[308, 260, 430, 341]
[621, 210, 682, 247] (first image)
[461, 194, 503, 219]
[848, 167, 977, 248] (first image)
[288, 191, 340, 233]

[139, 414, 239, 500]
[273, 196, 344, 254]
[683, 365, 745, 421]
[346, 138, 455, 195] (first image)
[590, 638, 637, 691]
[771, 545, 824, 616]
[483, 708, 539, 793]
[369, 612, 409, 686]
==
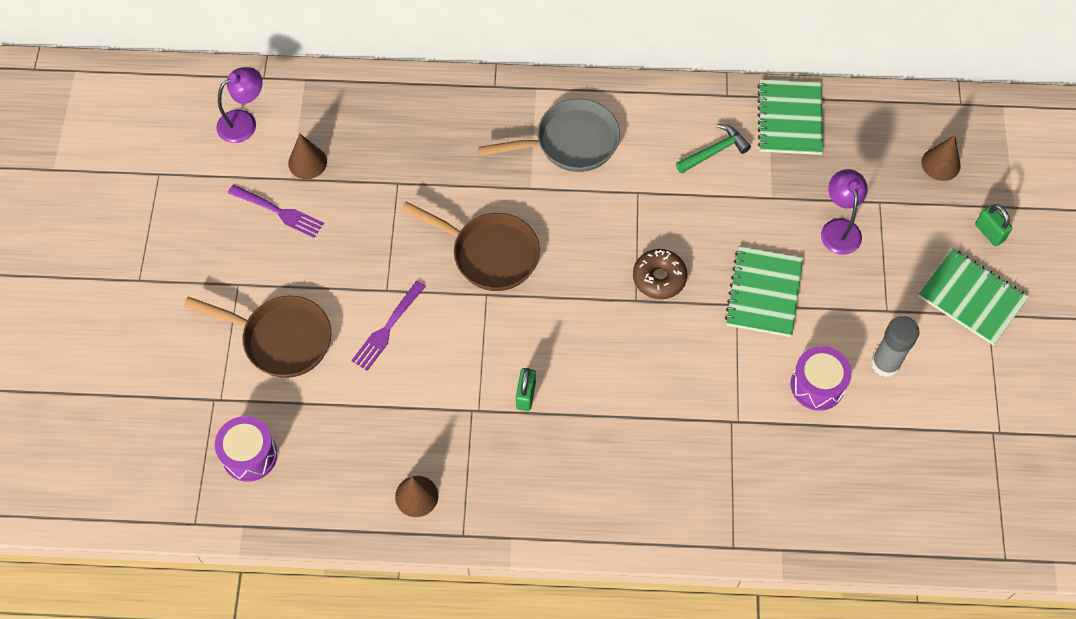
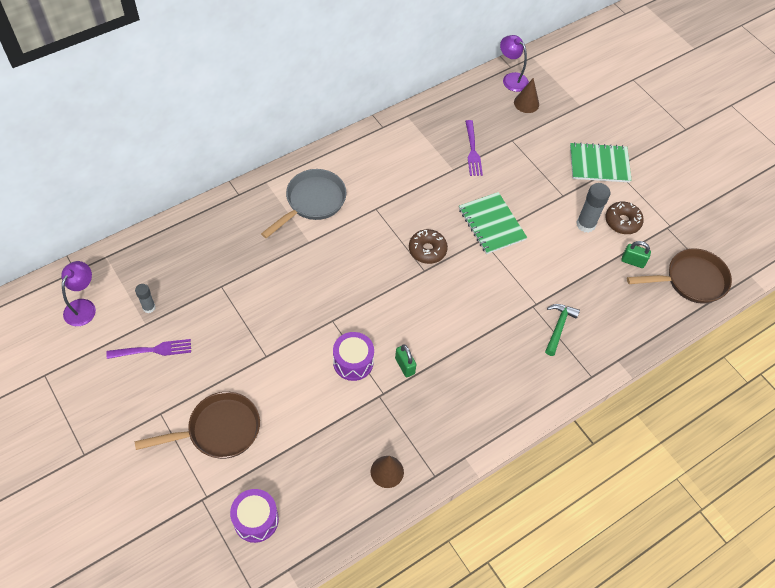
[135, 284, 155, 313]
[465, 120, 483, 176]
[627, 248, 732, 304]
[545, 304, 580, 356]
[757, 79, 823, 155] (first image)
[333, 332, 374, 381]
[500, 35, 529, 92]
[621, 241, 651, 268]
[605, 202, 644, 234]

WHAT YOU WILL DO
Above are the records; print exactly the lines from the line with "[308, 260, 430, 341]" to the line with "[848, 167, 977, 248] (first image)", including both, and nothing else.

RESPONSE BOX
[308, 260, 430, 341]
[621, 210, 682, 247] (first image)
[461, 194, 503, 219]
[848, 167, 977, 248] (first image)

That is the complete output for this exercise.